Provided records:
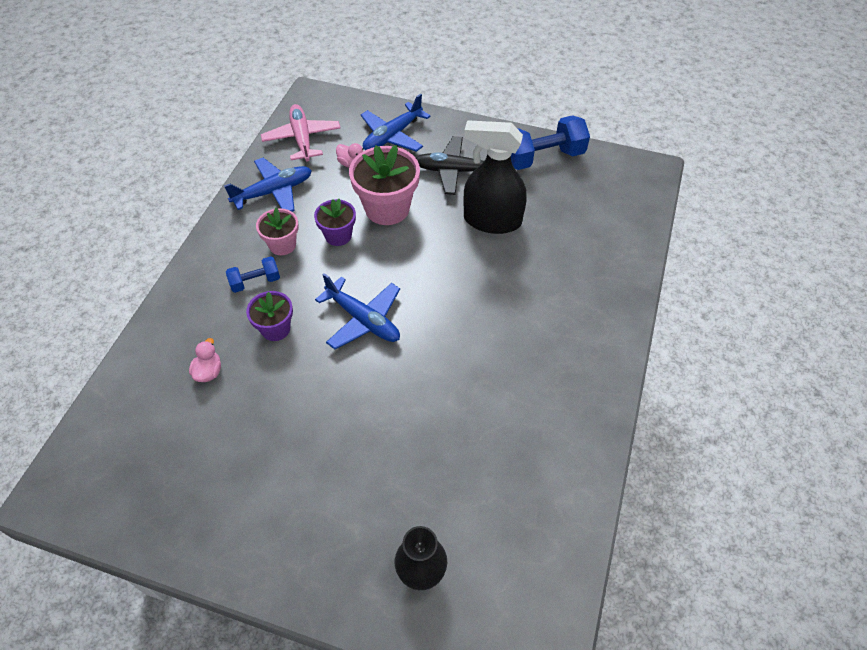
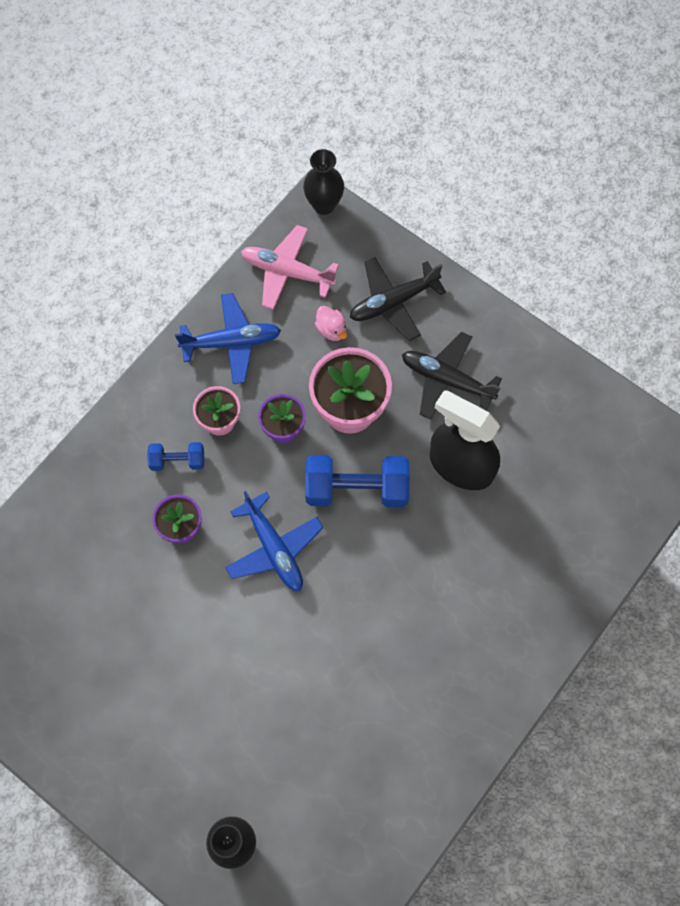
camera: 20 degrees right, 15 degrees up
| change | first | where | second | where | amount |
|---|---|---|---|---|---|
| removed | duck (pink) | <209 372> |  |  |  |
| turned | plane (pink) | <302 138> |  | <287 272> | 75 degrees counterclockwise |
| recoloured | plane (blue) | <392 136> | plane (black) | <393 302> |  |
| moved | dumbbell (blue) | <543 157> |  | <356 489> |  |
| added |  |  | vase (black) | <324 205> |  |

...

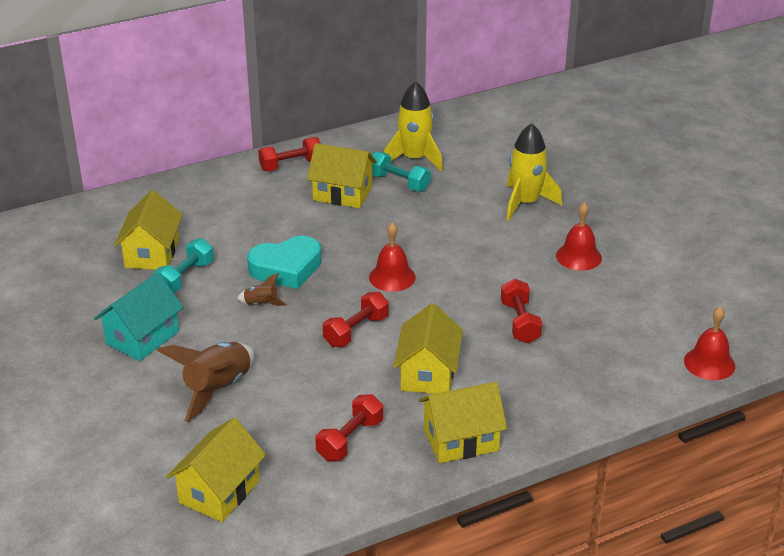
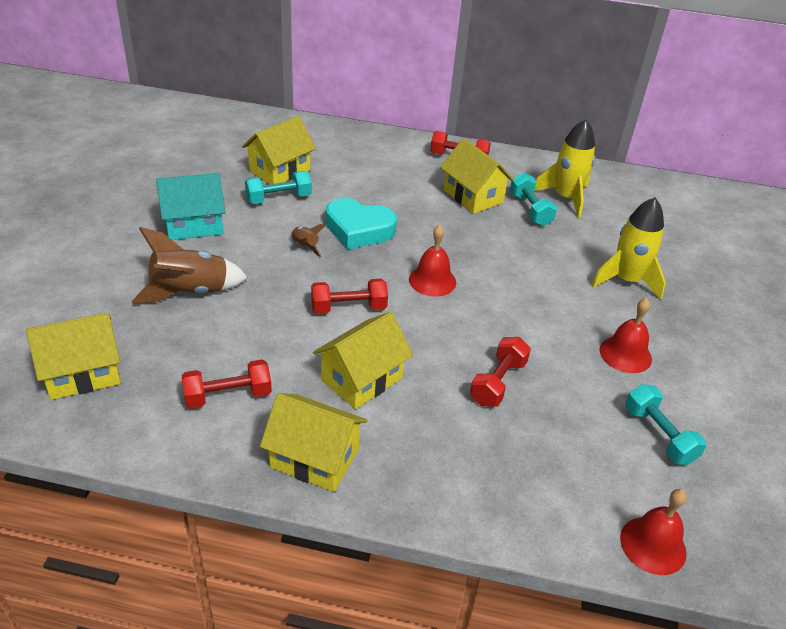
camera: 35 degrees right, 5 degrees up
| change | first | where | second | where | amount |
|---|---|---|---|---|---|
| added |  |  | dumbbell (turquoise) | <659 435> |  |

==

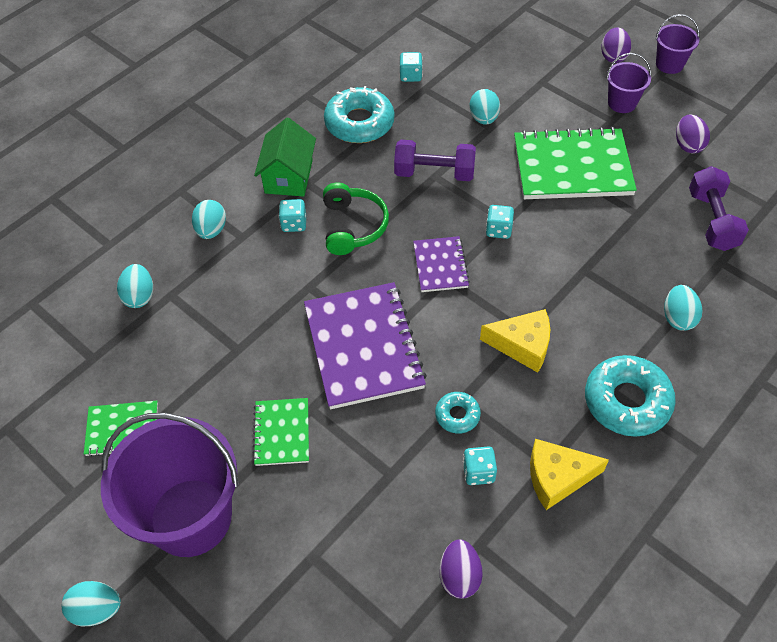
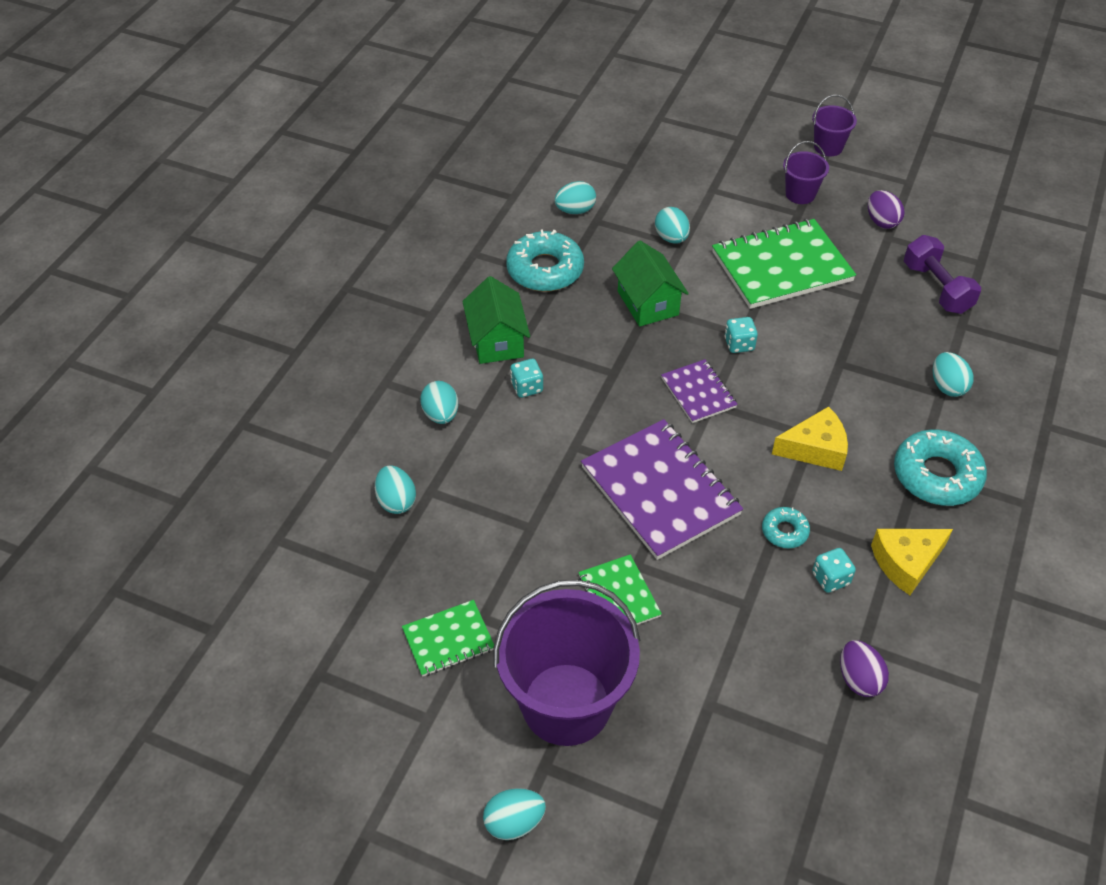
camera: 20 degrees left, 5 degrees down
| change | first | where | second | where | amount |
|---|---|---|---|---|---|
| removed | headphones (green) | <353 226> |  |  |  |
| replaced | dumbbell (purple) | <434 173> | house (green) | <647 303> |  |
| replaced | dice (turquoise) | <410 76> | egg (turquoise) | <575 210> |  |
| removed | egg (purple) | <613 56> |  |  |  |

Task item:
Pick out and copy the lines of the entries that hold the string "removed".

Task output:
| removed | duck (pink) | <209 372> |  |  |  |
| removed | headphones (green) | <353 226> |  |  |  |
| removed | egg (purple) | <613 56> |  |  |  |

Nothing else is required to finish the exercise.